### The task
Tally the lines in the records below that contain "none" and return only the result.

### Records for this task
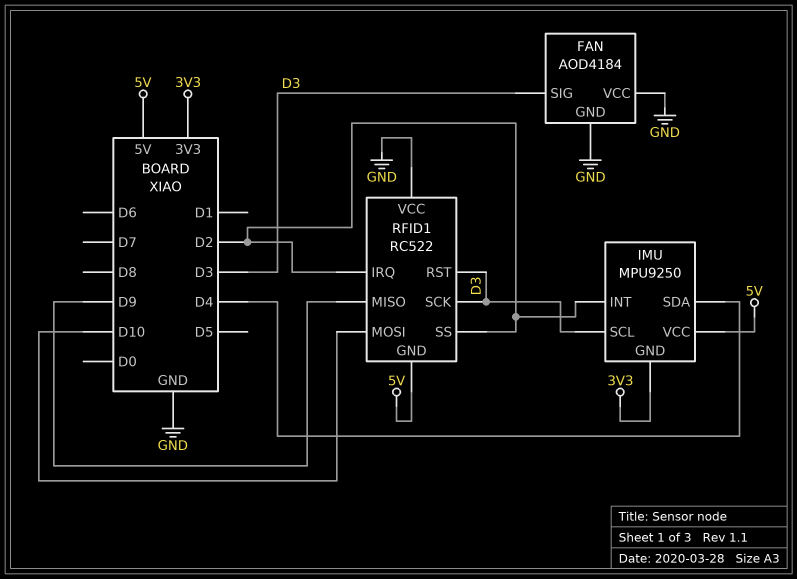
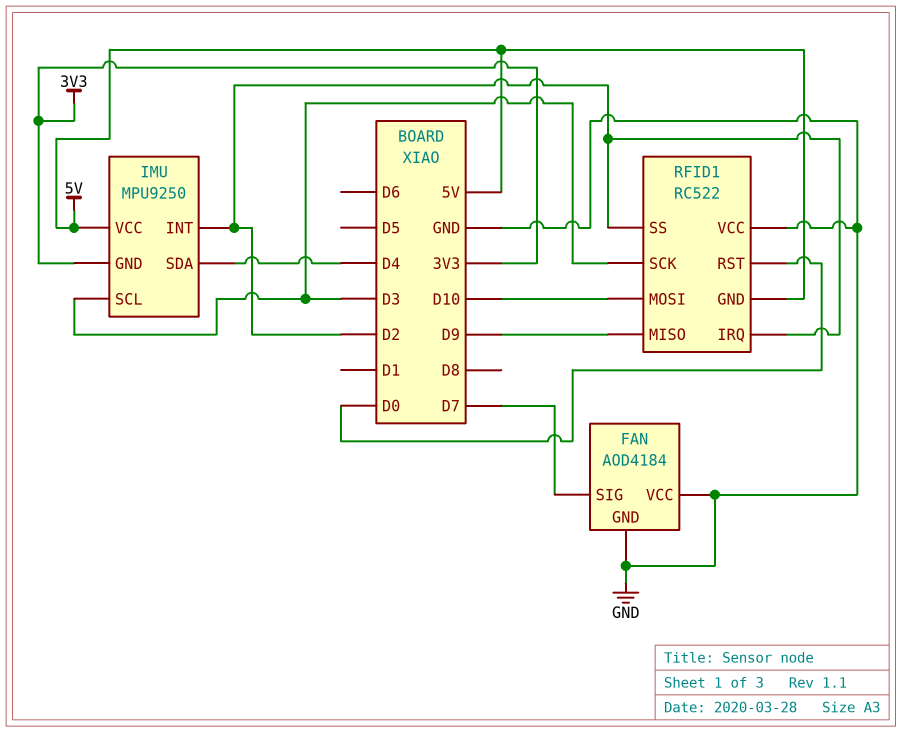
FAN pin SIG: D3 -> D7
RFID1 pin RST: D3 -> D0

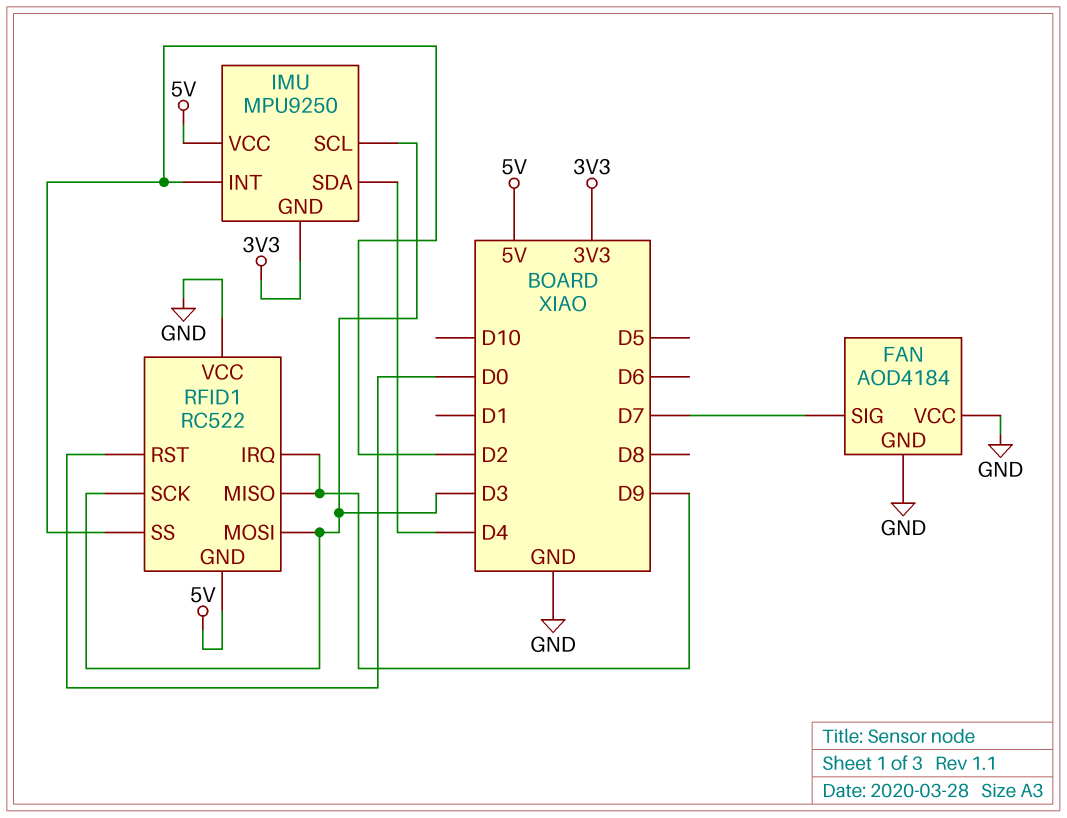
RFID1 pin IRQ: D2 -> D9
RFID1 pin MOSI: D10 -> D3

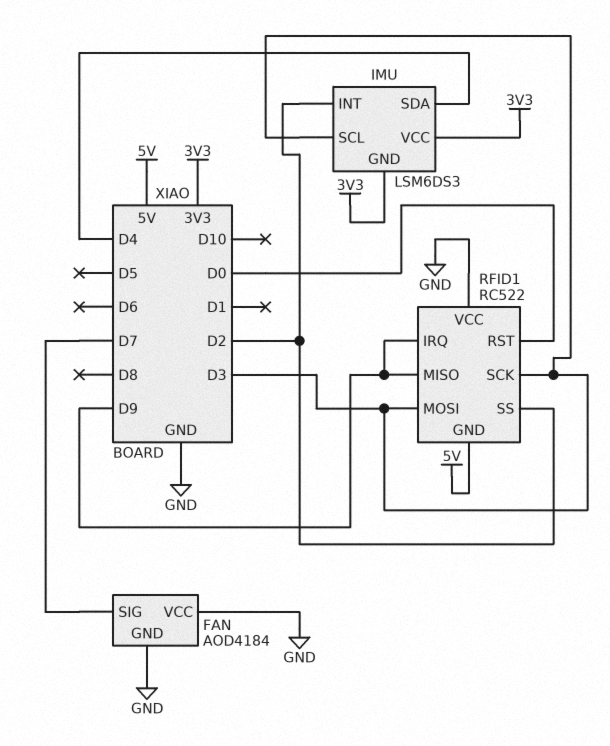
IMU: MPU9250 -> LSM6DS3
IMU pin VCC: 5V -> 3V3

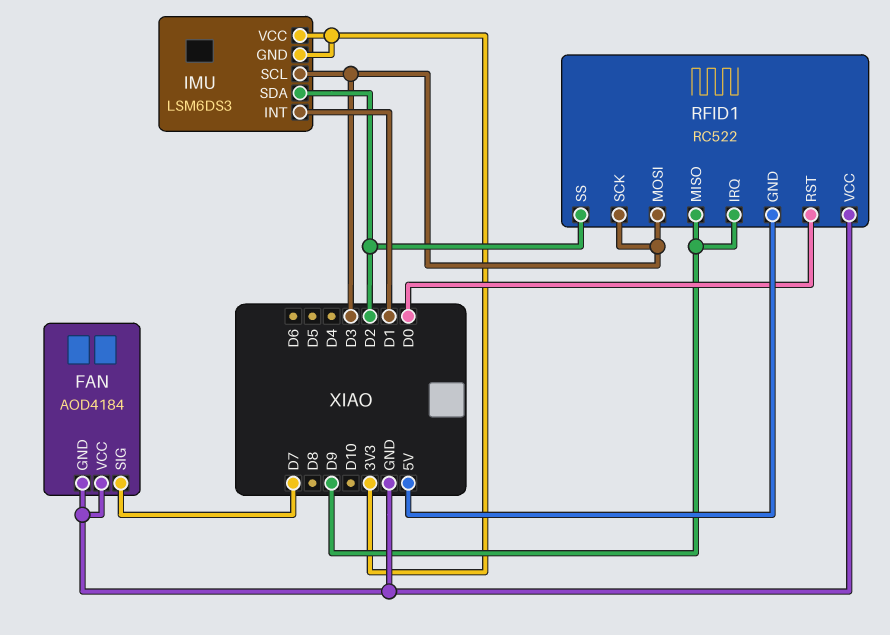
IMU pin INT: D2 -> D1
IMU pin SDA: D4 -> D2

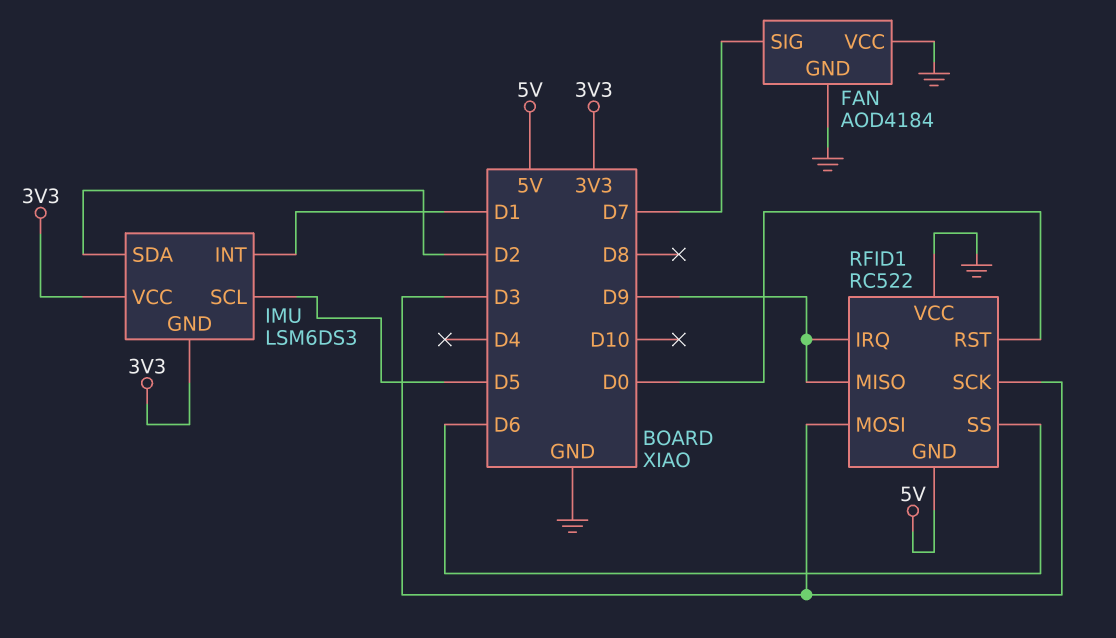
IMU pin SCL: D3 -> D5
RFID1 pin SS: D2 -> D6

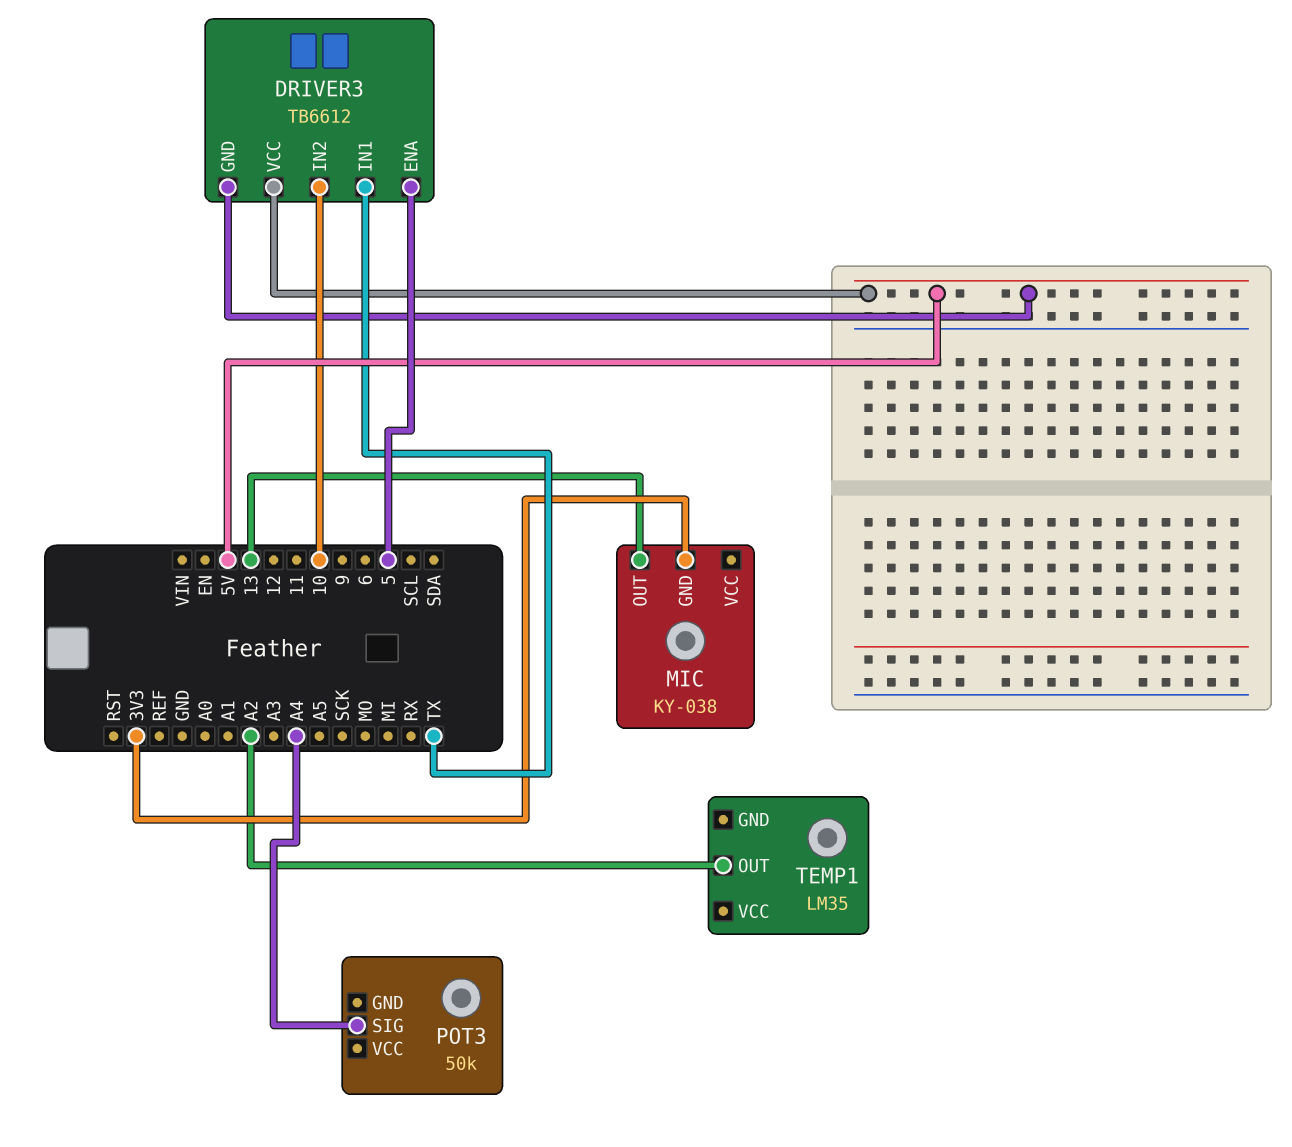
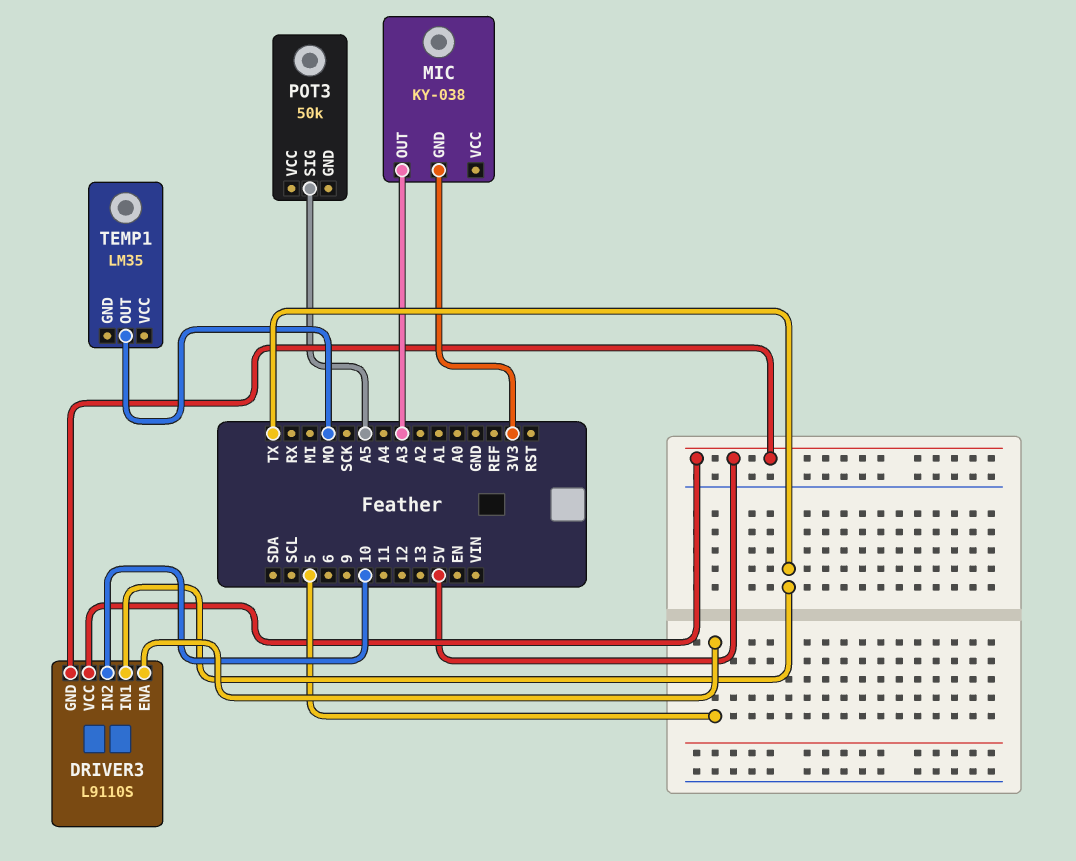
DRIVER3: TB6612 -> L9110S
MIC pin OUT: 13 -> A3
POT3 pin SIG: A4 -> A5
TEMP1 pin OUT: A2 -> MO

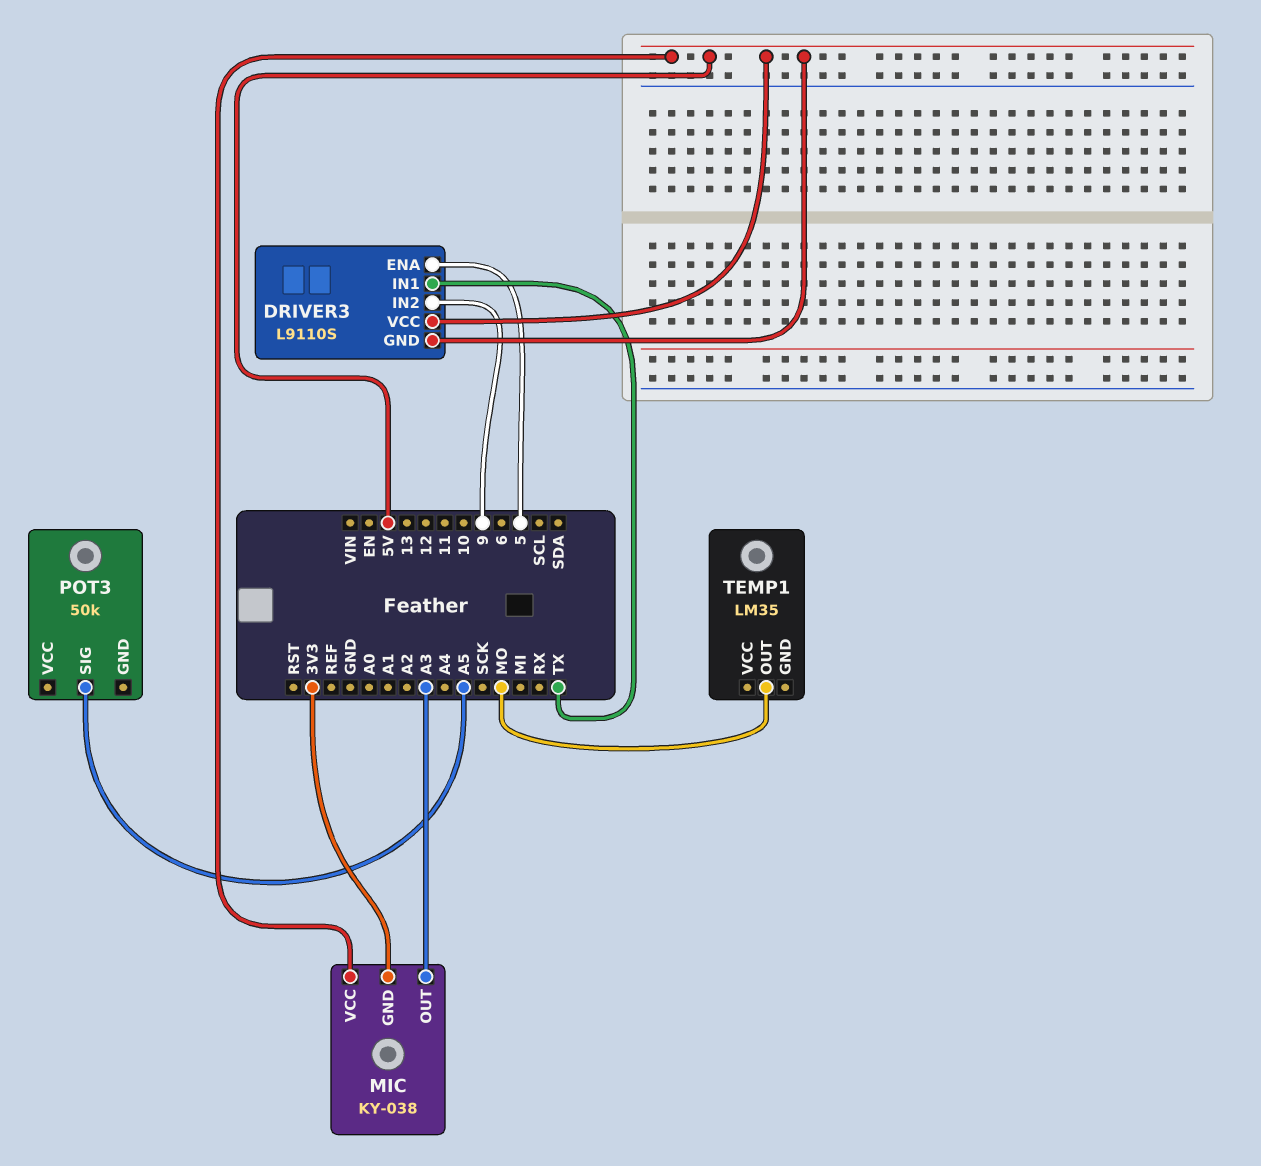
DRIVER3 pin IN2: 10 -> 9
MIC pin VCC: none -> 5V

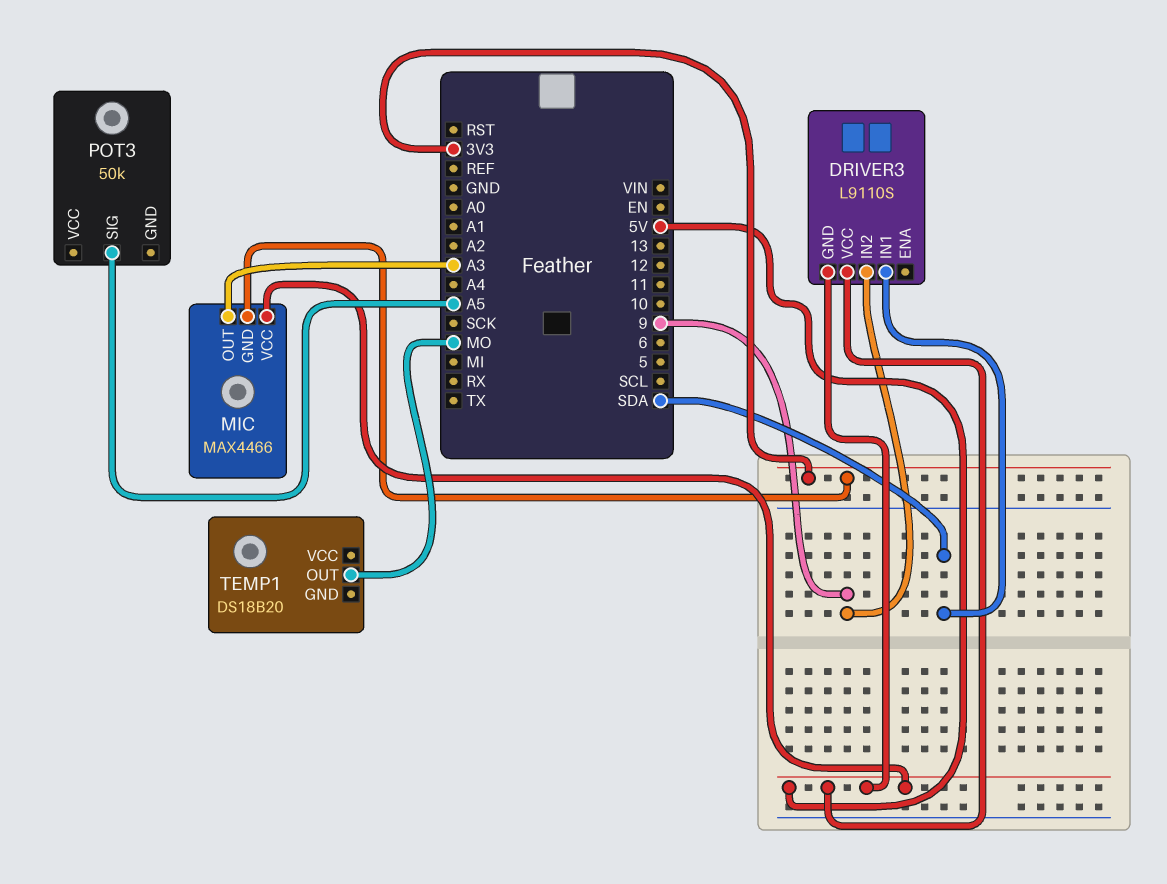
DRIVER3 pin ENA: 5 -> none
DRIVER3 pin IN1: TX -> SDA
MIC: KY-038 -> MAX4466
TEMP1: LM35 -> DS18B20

### Output of the exercise
2